WORK REQUIRED: Print, in exact form, the lines below from the one containing "IC14: OR CD4071" through the one containing "R3: none -> 39k (+3V3, IN4)", and omit all others.

PROVIDED ENTRIES:

++++++++++

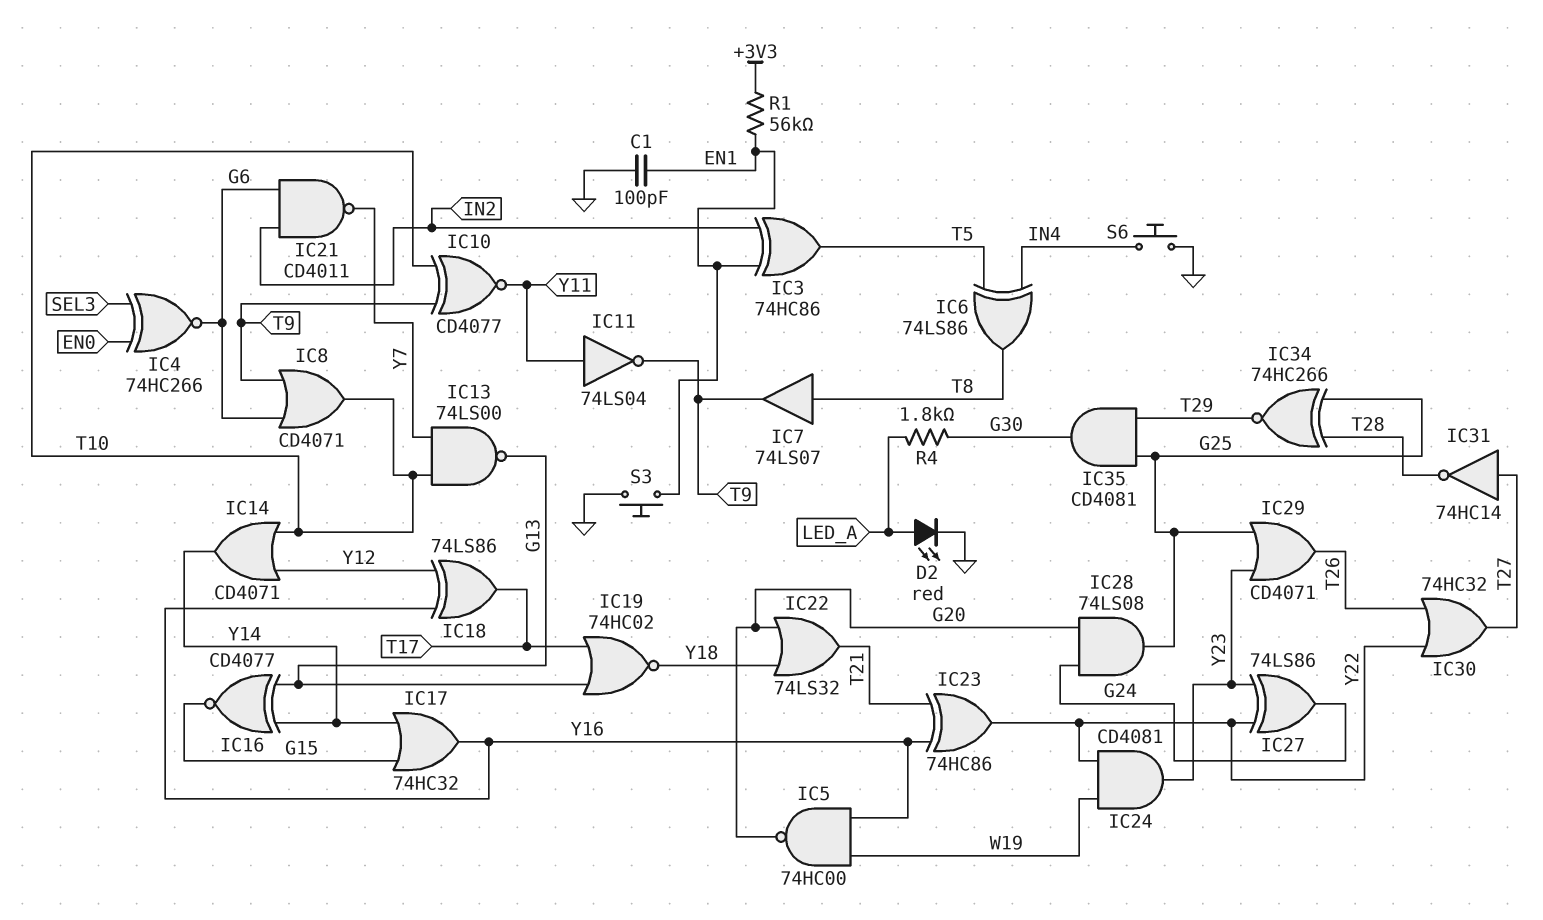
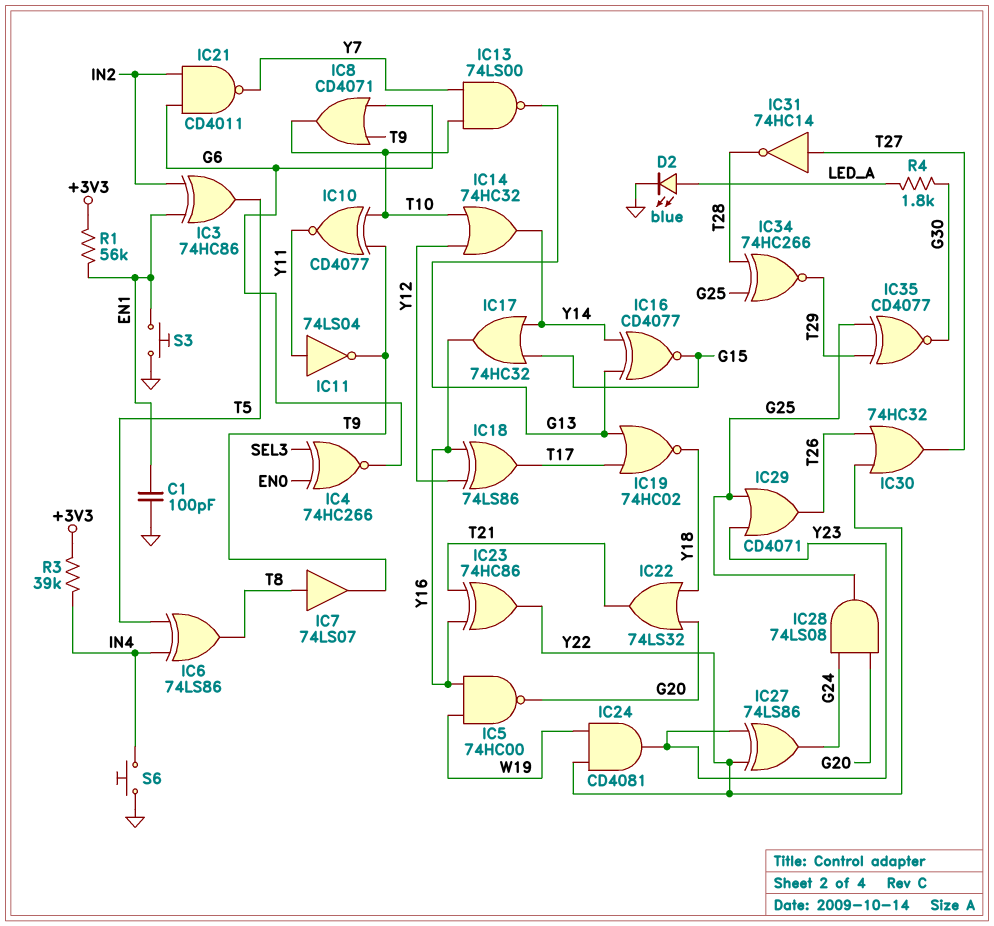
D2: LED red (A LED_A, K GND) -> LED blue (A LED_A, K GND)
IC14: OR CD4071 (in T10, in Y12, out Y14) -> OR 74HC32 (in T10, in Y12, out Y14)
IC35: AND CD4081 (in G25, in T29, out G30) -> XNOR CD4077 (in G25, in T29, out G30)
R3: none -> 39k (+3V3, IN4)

++++++++++

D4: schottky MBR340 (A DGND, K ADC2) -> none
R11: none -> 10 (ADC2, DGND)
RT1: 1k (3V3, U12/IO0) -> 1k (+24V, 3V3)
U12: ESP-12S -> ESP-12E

++++++++++

TASK RESPONSE:
IC14: OR CD4071 (in T10, in Y12, out Y14) -> OR 74HC32 (in T10, in Y12, out Y14)
IC35: AND CD4081 (in G25, in T29, out G30) -> XNOR CD4077 (in G25, in T29, out G30)
R3: none -> 39k (+3V3, IN4)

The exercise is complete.